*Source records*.
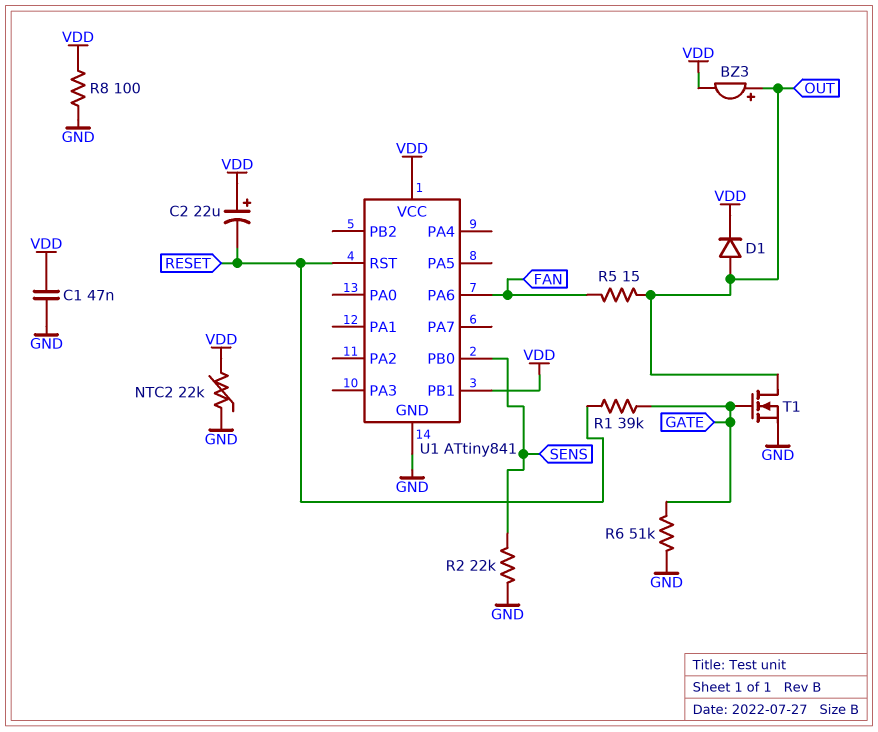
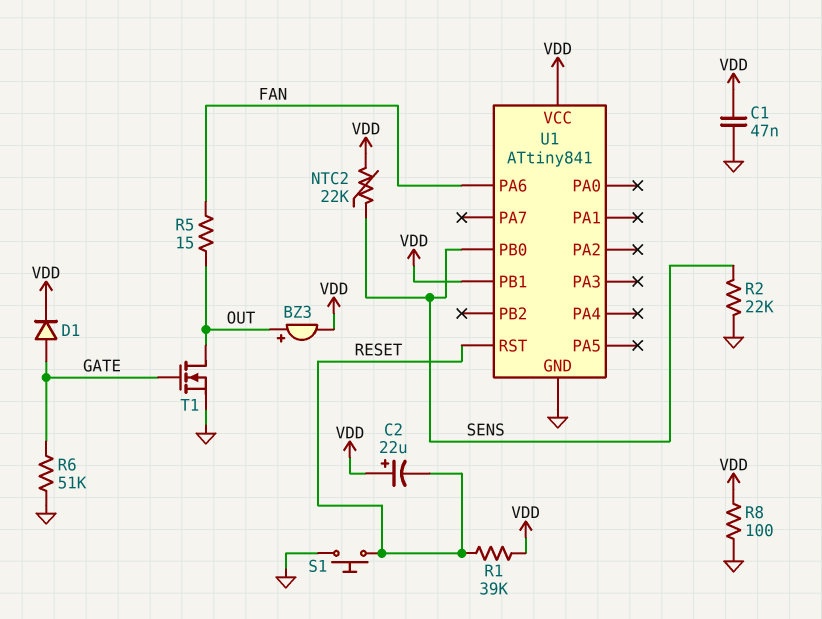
D1: diode (A OUT, K VDD) -> diode (A GATE, K VDD)
NTC2: 22k (GND, VDD) -> 22k (SENS, VDD)
R1: 39k (GATE, RESET) -> 39k (RESET, VDD)
S1: none -> button (GND, RESET)

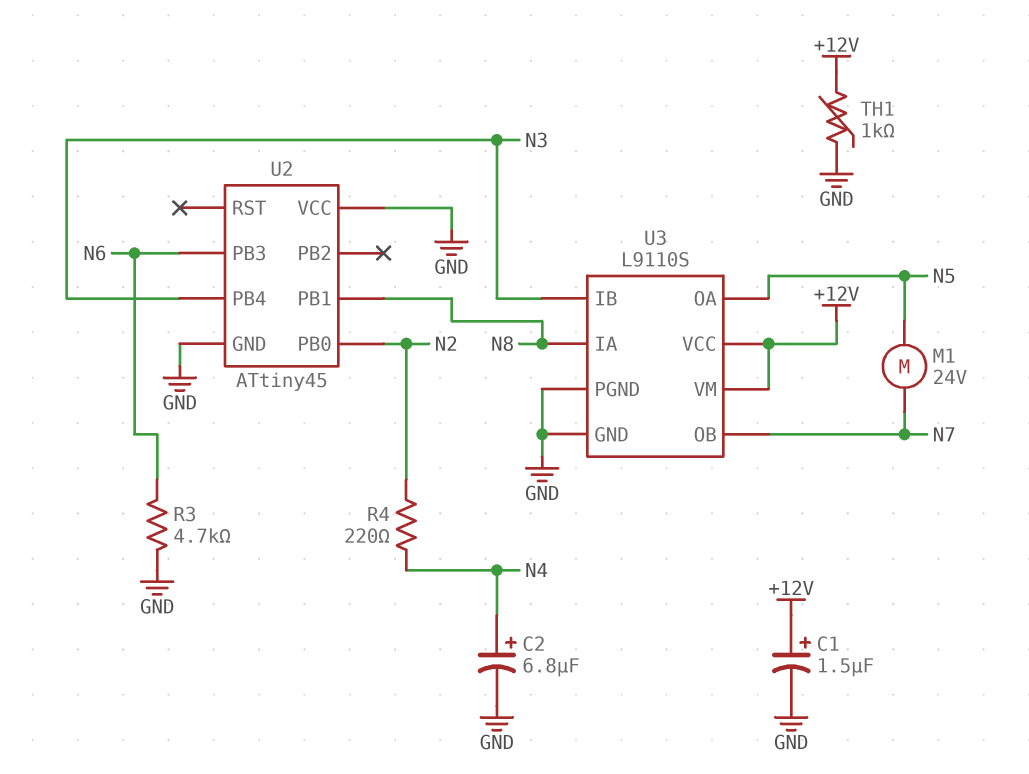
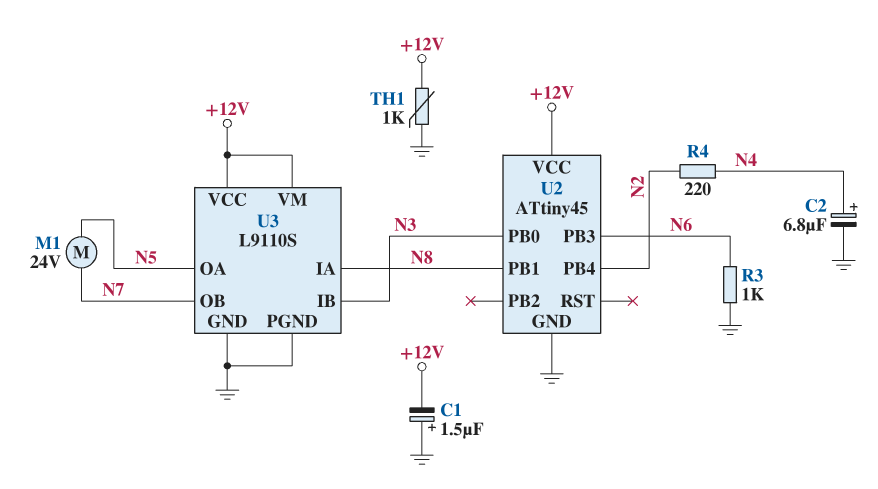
C1: 1.5uF (plus +12V, minus GND) -> 1.5uF (plus GND, minus +12V)
R3: 4.7k (GND, N6) -> 1k (GND, N6)
U2 pin PB0: N2 -> N3
U2 pin PB4: N3 -> N2
U2 pin VCC: GND -> +12V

*Task item*. Find every line in the records that has the word "GATE". Then report the count alone.

*Answer for this exercise*. 2